## [THE TASK]
Beneath this sentence is a listing. Return its lines from the one containing "Enumerate all objects" through the last, exactly, and omit the pictures.

## [ENTRIES SHOWN]
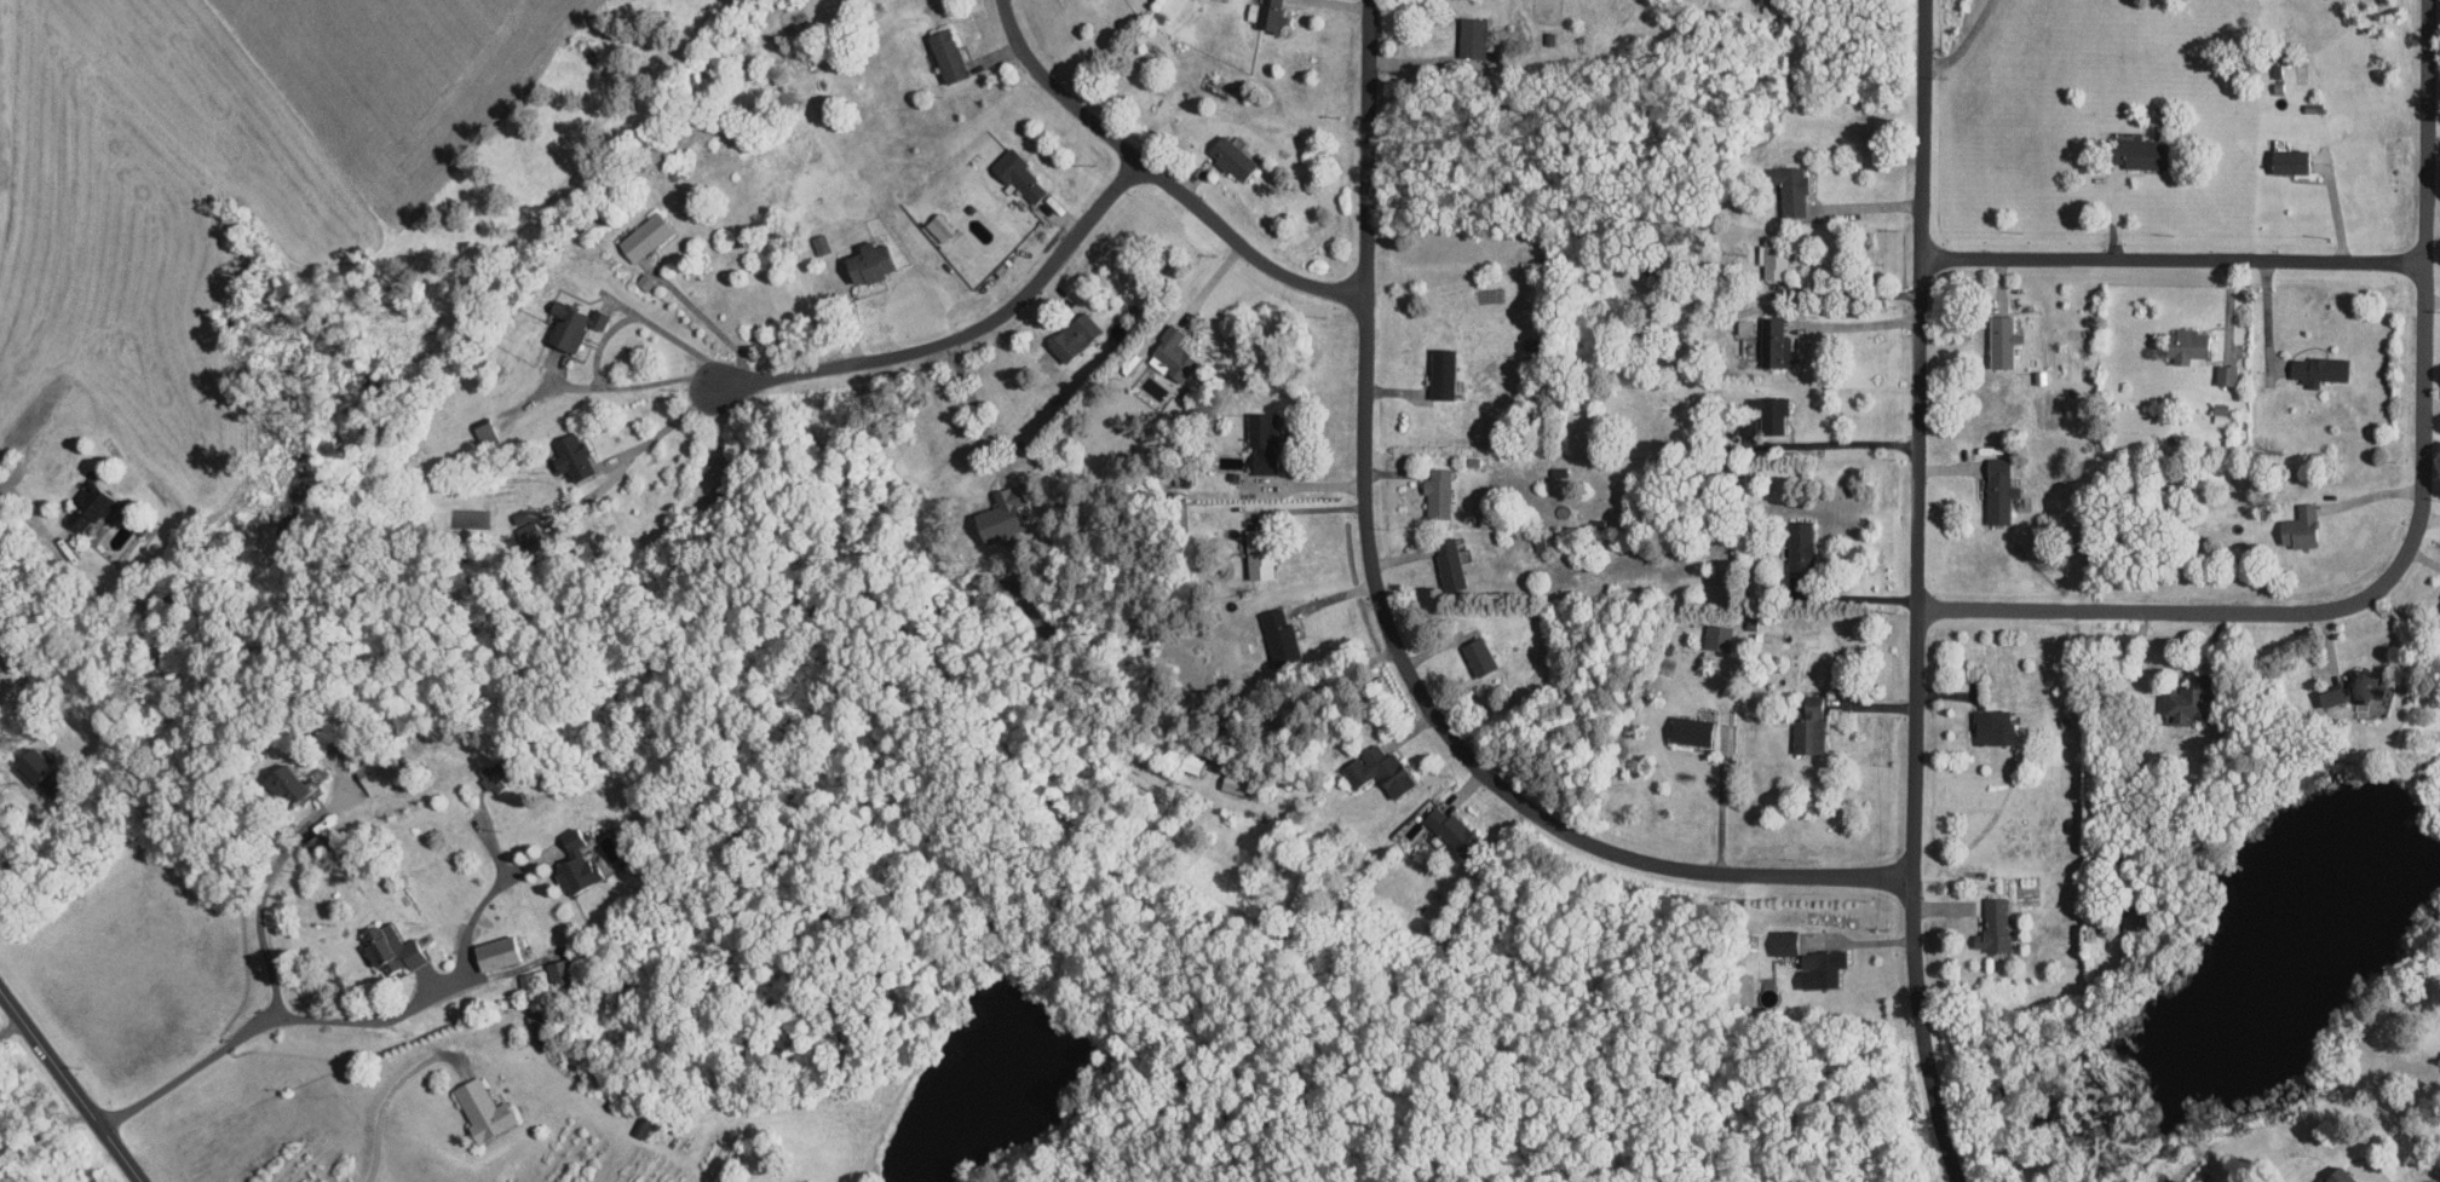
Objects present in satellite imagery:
building: (1254, 11)
building: (1273, 15)
building: (1471, 36)
road: (1966, 42)
building: (945, 54)
building: (2139, 152)
building: (1229, 156)
building: (2287, 160)
road: (1166, 171)
building: (1019, 176)
building: (1788, 188)
road: (1865, 206)
building: (942, 223)
building: (644, 236)
building: (819, 243)
road: (2173, 256)
building: (1774, 260)
building: (866, 262)
building: (644, 281)
road: (1849, 291)
road: (2269, 316)
road: (707, 319)
building: (570, 324)
road: (1858, 324)
road: (967, 332)
building: (1072, 335)
building: (2000, 340)
building: (1776, 343)
building: (2184, 344)
road: (600, 346)
building: (1170, 354)
building: (2317, 369)
building: (1440, 373)
building: (2225, 374)
road: (976, 402)
building: (1769, 412)
building: (2221, 412)
road: (665, 426)
building: (1746, 426)
building: (485, 432)
road: (1918, 437)
building: (1262, 441)
road: (1824, 442)
building: (569, 456)
building: (1997, 490)
building: (1436, 492)
road: (34, 501)
building: (84, 508)
building: (1000, 515)
building: (2299, 527)
road: (2413, 531)
building: (527, 532)
building: (1799, 545)
building: (1448, 563)
building: (1259, 565)
road: (1858, 597)
building: (2439, 606)
road: (1389, 623)
building: (1717, 636)
building: (1278, 637)
building: (1477, 655)
building: (2366, 692)
building: (2329, 696)
building: (1809, 726)
building: (1992, 727)
building: (1690, 730)
road: (2092, 741)
building: (1188, 754)
building: (27, 765)
building: (1378, 770)
building: (374, 777)
building: (492, 780)
building: (1234, 781)
building: (283, 782)
road: (1722, 801)
dam: (2409, 804)
dam: (2433, 828)
building: (1452, 830)
road: (18, 837)
building: (573, 863)
road: (262, 907)
building: (1993, 925)
road: (1859, 940)
building: (1784, 942)
building: (389, 948)
building: (495, 952)
building: (1819, 968)
building: (557, 971)
building: (525, 978)
road: (313, 1000)
road: (9, 1025)
road: (1927, 1030)
road: (69, 1087)
road: (383, 1105)
building: (481, 1109)
building: (640, 1128)
building: (2338, 1176)

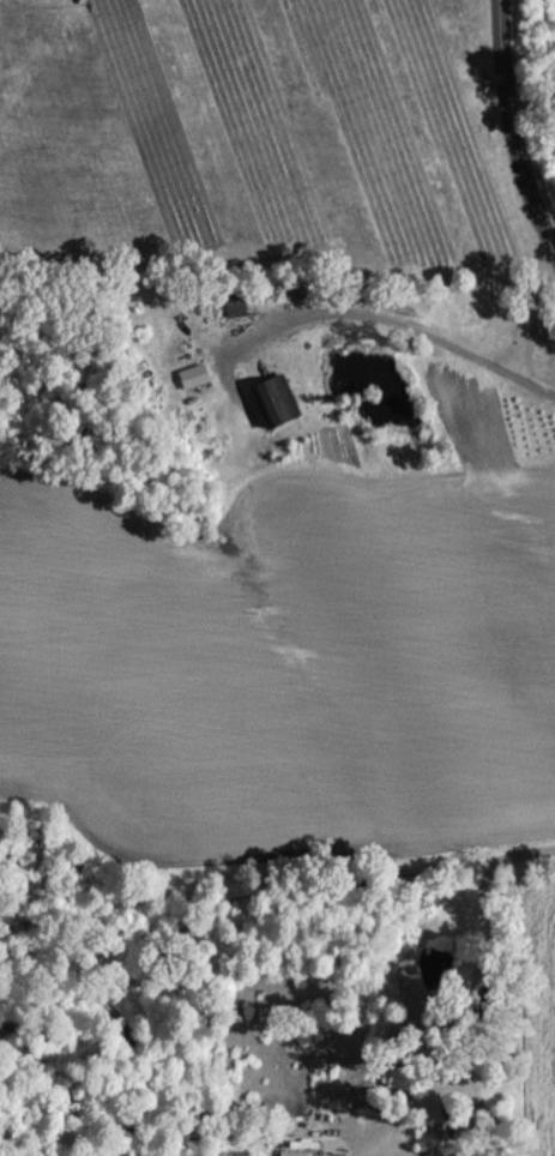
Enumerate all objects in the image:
road: (513, 130)
building: (234, 304)
road: (391, 320)
building: (273, 399)
road: (468, 997)
building: (298, 1113)

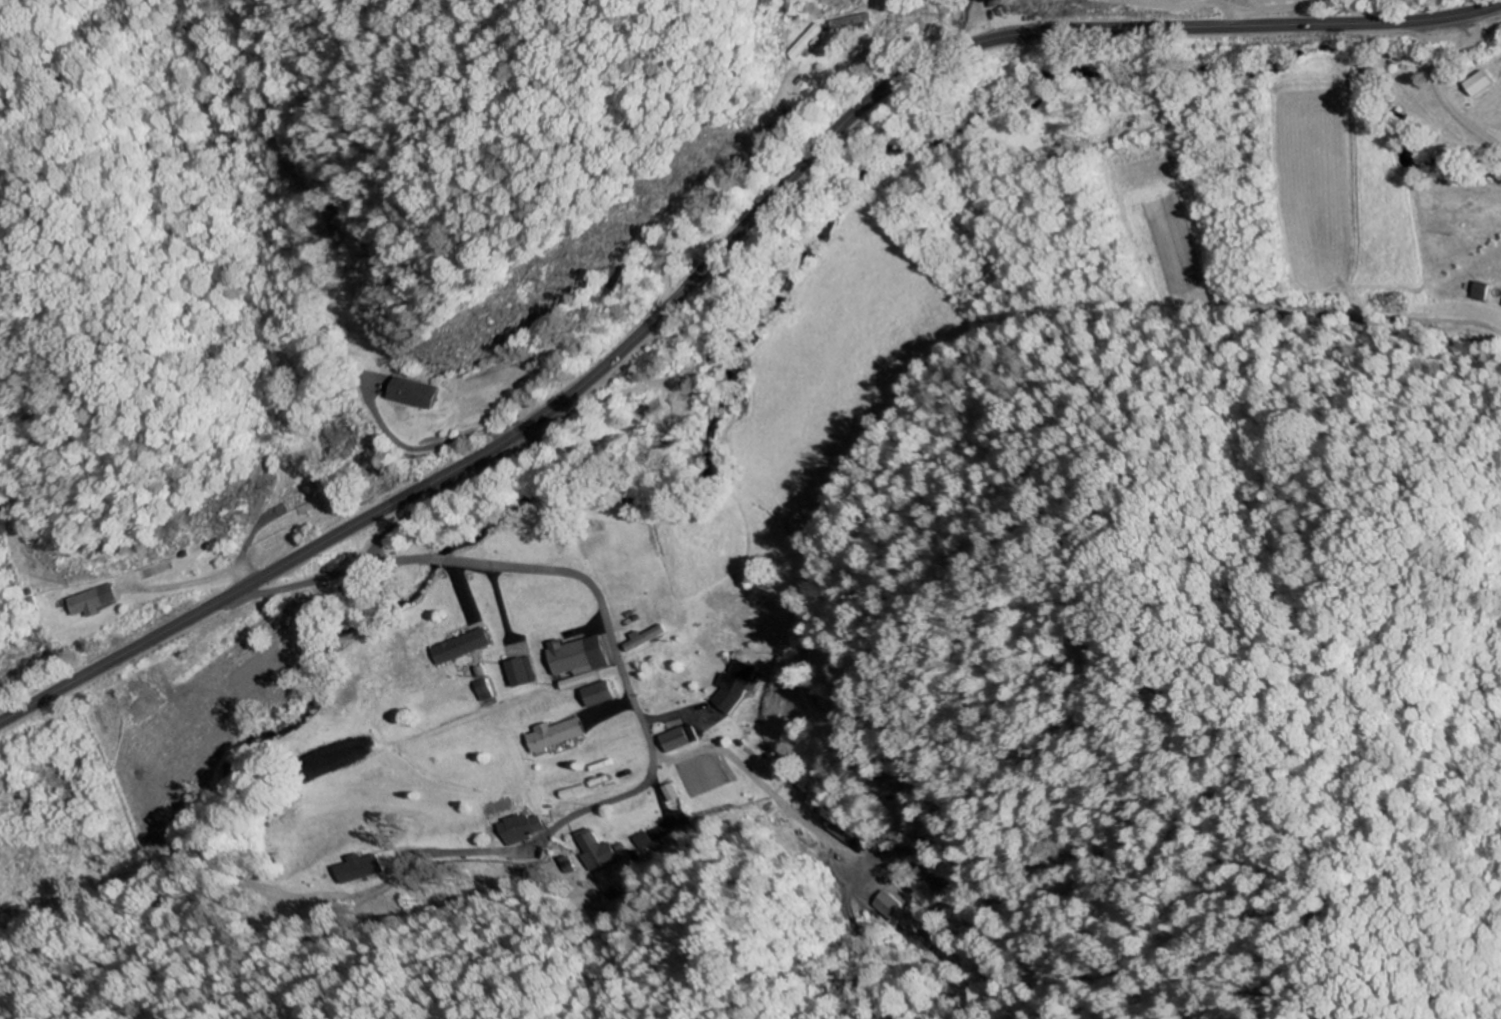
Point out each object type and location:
road: (1186, 7)
road: (1299, 12)
building: (857, 21)
building: (812, 42)
road: (1438, 80)
building: (777, 139)
road: (717, 252)
building: (1480, 291)
building: (421, 392)
road: (556, 570)
building: (95, 600)
building: (646, 638)
building: (463, 646)
building: (580, 660)
building: (523, 671)
building: (738, 685)
building: (485, 690)
building: (601, 694)
building: (557, 734)
building: (680, 738)
building: (574, 792)
building: (667, 792)
building: (521, 828)
building: (593, 850)
building: (355, 868)
building: (882, 905)

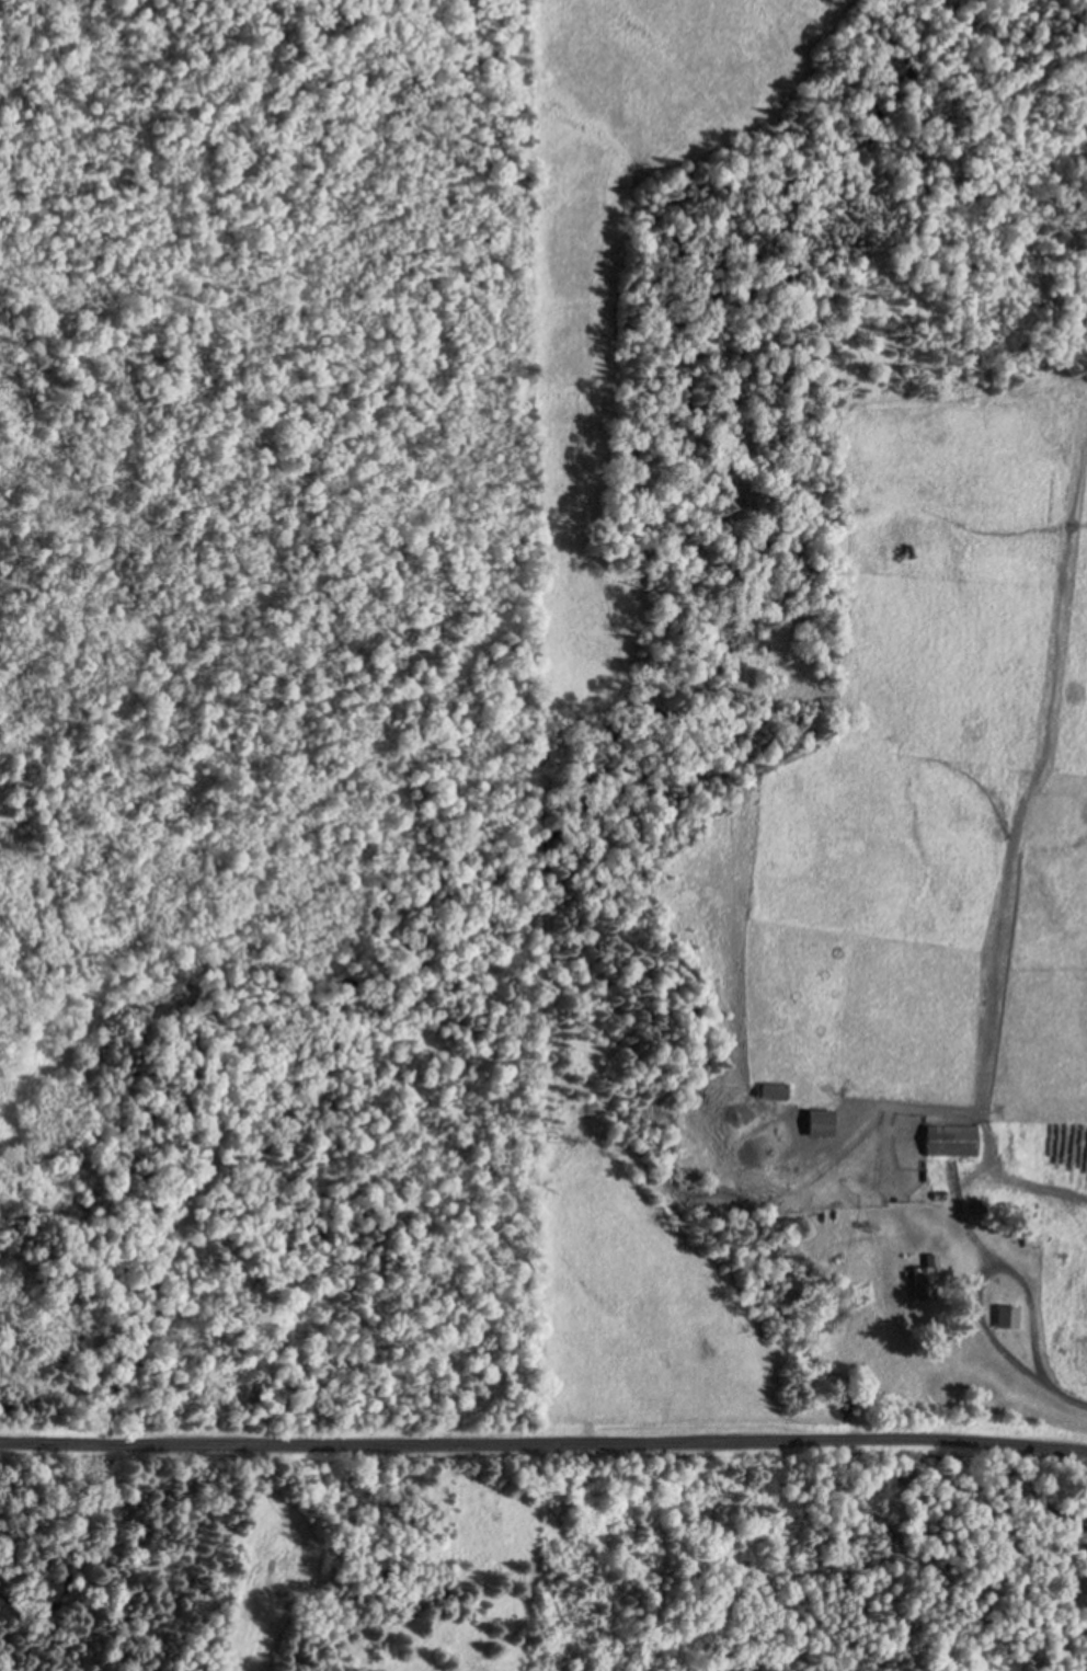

## [TASK RESPONSE]
Enumerate all objects in the image:
road: (513, 130)
building: (234, 304)
road: (391, 320)
building: (273, 399)
road: (468, 997)
building: (298, 1113)

Point out each object type and location:
road: (1186, 7)
road: (1299, 12)
building: (857, 21)
building: (812, 42)
road: (1438, 80)
building: (777, 139)
road: (717, 252)
building: (1480, 291)
building: (421, 392)
road: (556, 570)
building: (95, 600)
building: (646, 638)
building: (463, 646)
building: (580, 660)
building: (523, 671)
building: (738, 685)
building: (485, 690)
building: (601, 694)
building: (557, 734)
building: (680, 738)
building: (574, 792)
building: (667, 792)
building: (521, 828)
building: (593, 850)
building: (355, 868)
building: (882, 905)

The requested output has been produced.